(Scene images with change listings)

--- START ---

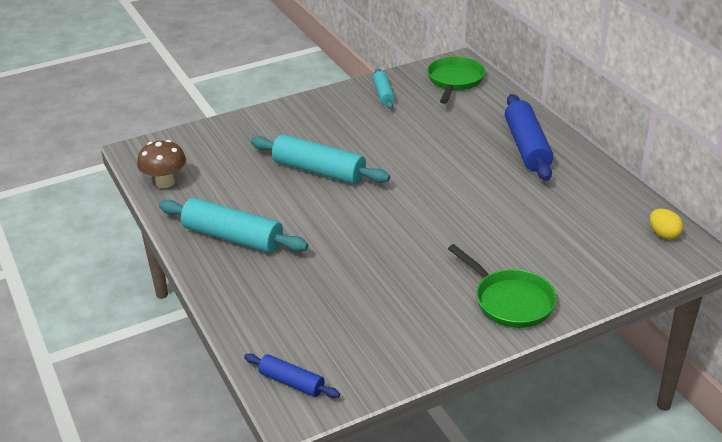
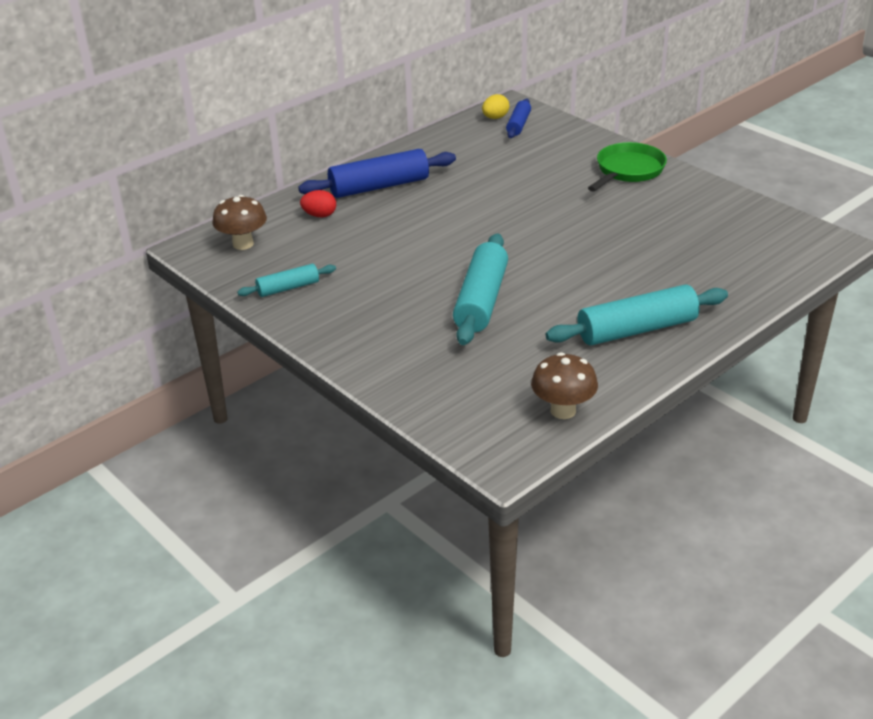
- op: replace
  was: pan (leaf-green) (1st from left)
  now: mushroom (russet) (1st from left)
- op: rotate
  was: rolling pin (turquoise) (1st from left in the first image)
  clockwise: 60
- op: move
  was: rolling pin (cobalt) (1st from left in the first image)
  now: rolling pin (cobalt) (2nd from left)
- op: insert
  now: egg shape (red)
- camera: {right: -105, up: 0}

--- END ---

Copy the lines above exactly and exclude every image.

• [Solution to this exercise]
- op: replace
  was: pan (leaf-green) (1st from left)
  now: mushroom (russet) (1st from left)
- op: rotate
  was: rolling pin (turquoise) (1st from left in the first image)
  clockwise: 60
- op: move
  was: rolling pin (cobalt) (1st from left in the first image)
  now: rolling pin (cobalt) (2nd from left)
- op: insert
  now: egg shape (red)
- camera: {right: -105, up: 0}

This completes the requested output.